### YOUR TASK
Look for "VMID" in the records and copy every line that has it.

### Items from a data source
══════════

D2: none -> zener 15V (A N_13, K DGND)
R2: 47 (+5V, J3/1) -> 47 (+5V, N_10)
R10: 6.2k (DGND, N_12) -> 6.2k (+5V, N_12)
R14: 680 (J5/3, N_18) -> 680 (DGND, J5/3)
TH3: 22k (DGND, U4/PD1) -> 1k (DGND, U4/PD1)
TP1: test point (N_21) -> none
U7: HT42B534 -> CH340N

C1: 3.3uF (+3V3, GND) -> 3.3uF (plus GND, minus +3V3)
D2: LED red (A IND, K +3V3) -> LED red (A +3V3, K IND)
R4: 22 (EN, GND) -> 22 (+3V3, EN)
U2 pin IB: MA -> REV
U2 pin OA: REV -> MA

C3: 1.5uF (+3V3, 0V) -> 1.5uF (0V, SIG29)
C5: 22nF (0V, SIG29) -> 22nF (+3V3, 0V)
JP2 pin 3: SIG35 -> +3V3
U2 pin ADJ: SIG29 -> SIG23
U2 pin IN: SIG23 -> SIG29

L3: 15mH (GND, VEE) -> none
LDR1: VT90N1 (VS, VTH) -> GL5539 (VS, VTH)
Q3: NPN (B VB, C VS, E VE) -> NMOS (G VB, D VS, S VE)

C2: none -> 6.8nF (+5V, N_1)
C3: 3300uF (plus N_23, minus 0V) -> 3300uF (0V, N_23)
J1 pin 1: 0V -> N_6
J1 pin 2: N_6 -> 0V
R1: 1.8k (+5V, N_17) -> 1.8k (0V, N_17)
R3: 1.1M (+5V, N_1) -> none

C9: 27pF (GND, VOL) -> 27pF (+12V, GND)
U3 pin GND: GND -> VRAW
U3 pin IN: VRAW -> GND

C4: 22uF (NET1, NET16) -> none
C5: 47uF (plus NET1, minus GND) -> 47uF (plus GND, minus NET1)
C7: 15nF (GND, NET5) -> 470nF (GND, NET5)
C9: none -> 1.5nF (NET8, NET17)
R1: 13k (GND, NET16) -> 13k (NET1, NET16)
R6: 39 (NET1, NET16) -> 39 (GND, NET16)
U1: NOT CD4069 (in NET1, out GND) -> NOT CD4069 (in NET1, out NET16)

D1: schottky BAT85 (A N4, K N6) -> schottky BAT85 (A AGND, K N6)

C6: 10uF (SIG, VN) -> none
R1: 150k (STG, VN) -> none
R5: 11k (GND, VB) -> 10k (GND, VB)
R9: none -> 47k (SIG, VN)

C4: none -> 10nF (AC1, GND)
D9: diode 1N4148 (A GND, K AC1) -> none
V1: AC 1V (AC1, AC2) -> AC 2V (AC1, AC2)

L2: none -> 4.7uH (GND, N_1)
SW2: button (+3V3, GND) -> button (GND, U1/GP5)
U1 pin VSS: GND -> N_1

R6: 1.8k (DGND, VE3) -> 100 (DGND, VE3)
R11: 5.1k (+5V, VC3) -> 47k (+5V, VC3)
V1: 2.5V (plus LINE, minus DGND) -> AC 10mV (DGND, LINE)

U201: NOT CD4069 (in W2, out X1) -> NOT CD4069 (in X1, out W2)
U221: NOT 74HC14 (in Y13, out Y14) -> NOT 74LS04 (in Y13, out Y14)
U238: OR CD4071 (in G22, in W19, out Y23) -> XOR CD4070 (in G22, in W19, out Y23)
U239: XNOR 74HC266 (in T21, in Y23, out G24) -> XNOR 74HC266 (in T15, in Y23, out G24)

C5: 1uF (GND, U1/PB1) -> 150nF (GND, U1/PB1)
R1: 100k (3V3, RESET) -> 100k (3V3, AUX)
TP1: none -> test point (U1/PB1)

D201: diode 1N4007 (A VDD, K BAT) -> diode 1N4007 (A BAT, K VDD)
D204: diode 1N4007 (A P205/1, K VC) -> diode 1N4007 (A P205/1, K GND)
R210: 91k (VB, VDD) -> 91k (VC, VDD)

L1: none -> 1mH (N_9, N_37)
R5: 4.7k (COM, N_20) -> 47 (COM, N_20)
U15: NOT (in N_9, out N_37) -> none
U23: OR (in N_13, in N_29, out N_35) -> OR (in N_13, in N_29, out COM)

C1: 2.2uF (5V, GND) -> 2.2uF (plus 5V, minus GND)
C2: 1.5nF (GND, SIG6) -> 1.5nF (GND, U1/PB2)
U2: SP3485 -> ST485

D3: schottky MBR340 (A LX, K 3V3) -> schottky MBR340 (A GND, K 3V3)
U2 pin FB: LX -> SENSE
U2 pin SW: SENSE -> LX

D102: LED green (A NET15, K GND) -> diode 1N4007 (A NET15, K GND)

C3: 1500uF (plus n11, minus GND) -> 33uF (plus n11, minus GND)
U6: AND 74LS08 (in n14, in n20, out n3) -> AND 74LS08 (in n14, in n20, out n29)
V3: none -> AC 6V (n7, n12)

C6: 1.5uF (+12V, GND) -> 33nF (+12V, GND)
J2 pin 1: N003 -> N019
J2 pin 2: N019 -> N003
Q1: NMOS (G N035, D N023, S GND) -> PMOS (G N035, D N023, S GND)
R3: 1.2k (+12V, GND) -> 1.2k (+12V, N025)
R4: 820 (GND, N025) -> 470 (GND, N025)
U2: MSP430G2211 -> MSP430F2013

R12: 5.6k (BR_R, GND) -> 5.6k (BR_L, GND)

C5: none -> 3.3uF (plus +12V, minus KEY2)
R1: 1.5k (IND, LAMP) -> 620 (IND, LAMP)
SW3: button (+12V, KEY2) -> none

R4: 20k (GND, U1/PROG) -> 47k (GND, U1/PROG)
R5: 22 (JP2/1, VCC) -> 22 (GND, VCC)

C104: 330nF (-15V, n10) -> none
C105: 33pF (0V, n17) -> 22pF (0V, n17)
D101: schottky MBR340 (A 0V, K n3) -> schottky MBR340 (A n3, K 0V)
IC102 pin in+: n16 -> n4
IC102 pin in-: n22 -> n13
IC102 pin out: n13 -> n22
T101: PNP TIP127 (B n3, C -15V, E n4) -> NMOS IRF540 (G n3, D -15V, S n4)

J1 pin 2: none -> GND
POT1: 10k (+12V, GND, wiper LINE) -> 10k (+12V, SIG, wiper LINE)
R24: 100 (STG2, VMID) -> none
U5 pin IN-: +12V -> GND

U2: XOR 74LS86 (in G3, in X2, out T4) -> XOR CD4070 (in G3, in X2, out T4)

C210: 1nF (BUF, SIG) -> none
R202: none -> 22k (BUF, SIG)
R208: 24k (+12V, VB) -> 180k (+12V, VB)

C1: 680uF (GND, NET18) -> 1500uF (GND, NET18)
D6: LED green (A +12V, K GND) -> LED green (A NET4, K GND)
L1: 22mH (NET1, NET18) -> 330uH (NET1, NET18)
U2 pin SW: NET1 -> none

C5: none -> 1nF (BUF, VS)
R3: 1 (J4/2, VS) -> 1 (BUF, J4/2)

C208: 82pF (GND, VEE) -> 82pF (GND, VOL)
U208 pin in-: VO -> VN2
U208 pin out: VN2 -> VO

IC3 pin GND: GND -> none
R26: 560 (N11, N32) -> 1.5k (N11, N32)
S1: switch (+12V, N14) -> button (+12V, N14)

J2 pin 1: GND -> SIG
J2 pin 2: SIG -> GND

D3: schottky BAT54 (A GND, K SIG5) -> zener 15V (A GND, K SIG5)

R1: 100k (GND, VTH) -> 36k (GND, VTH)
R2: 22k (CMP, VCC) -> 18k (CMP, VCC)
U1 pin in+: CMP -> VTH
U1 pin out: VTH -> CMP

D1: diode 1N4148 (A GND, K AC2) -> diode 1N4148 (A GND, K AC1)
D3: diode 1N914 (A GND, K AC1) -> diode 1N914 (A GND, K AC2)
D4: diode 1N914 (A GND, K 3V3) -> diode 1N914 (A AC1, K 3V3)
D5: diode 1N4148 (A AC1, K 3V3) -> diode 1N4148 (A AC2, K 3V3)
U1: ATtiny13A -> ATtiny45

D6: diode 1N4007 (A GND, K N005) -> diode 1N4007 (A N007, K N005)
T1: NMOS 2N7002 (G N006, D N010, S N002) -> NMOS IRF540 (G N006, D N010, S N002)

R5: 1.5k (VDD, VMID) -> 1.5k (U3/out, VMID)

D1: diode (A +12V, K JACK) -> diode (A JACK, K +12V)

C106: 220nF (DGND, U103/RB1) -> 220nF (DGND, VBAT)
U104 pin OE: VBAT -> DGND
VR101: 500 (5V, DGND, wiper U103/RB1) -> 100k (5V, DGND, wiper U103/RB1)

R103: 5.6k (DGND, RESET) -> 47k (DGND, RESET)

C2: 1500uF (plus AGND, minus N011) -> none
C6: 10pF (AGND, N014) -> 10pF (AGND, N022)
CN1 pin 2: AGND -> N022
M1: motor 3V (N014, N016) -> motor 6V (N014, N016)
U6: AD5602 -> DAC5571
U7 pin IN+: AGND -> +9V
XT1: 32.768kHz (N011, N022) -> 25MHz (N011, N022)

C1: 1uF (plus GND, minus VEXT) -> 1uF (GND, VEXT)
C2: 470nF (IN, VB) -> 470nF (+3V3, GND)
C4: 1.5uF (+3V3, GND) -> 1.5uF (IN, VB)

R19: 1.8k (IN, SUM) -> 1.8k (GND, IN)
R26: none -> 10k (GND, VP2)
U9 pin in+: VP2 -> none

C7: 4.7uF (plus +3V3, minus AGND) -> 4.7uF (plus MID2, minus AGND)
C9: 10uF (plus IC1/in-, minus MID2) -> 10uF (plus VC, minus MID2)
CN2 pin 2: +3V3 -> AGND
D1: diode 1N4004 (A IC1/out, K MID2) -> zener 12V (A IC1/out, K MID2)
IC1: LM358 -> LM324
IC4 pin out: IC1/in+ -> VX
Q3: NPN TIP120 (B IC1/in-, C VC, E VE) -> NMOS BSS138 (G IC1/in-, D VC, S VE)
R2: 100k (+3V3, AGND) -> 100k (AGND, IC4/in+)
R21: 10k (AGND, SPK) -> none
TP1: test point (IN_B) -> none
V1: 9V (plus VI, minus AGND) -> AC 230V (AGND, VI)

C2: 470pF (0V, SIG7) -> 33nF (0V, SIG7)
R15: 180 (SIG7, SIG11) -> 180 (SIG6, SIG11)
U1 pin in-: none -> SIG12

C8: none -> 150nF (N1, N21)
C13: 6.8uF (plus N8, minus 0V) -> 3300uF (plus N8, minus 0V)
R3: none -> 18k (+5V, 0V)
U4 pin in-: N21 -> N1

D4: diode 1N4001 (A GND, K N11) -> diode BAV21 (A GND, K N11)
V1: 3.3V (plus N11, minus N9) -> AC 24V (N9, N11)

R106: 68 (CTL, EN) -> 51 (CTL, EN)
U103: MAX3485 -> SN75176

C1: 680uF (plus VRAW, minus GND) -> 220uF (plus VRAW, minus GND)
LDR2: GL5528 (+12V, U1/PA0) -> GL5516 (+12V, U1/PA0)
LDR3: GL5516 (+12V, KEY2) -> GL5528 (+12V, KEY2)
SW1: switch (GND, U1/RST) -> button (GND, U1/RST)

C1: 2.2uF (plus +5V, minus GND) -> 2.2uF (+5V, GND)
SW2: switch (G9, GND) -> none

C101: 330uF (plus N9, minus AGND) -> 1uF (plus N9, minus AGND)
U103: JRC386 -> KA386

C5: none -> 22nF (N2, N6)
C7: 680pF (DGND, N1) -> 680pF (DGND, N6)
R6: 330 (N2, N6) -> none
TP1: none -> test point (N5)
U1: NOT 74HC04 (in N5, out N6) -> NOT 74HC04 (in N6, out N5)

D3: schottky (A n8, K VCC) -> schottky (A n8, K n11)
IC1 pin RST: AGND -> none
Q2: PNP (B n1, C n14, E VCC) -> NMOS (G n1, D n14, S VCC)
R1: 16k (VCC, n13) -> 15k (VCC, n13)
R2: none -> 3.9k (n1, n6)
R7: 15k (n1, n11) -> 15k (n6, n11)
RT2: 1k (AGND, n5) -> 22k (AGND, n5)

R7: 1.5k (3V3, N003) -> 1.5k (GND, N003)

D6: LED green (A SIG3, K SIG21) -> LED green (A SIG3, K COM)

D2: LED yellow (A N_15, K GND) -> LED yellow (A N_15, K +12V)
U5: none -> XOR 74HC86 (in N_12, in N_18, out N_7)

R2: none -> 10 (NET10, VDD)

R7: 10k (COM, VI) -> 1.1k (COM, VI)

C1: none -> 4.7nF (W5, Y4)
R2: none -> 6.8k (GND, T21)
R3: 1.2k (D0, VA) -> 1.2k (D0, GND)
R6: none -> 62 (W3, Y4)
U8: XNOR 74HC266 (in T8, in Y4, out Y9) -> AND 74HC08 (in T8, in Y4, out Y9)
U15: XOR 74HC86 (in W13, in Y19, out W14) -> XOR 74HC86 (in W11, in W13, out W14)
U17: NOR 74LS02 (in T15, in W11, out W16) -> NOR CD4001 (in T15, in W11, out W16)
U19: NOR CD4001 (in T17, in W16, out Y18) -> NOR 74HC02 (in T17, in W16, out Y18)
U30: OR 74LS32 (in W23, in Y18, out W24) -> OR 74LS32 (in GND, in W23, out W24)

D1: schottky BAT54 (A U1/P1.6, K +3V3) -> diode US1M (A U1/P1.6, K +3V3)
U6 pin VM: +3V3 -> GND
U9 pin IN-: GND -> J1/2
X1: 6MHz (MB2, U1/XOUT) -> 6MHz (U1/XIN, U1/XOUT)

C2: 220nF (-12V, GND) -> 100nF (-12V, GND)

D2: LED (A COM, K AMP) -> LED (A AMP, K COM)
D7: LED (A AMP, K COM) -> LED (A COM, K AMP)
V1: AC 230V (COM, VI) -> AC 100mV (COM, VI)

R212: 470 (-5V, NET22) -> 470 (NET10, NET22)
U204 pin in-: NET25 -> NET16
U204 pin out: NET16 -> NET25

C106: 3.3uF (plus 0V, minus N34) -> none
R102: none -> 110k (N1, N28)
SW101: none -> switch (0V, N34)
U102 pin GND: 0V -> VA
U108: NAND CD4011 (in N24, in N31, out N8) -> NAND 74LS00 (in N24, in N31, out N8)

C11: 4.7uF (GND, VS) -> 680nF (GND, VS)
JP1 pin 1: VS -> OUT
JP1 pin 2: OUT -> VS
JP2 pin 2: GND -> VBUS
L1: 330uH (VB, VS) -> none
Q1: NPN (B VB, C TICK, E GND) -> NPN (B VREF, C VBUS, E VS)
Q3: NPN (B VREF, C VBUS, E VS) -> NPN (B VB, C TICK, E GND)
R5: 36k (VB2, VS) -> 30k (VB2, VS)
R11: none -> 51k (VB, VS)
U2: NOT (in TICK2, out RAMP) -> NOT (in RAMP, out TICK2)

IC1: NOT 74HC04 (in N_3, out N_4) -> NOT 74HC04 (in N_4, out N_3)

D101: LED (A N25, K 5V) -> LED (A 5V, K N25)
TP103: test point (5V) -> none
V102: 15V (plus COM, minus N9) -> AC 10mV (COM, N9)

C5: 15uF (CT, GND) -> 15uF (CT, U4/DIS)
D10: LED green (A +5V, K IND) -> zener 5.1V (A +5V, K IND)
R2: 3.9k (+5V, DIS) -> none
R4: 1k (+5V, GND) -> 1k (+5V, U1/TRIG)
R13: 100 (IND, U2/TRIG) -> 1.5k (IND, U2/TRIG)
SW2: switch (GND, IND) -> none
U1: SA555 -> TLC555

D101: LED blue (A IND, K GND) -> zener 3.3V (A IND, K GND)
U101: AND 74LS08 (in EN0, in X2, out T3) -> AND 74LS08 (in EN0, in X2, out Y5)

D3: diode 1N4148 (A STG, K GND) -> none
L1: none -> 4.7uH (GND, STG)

══════════

### OUTPUT OF THE TASK
R24: 100 (STG2, VMID) -> none
R5: 1.5k (VDD, VMID) -> 1.5k (U3/out, VMID)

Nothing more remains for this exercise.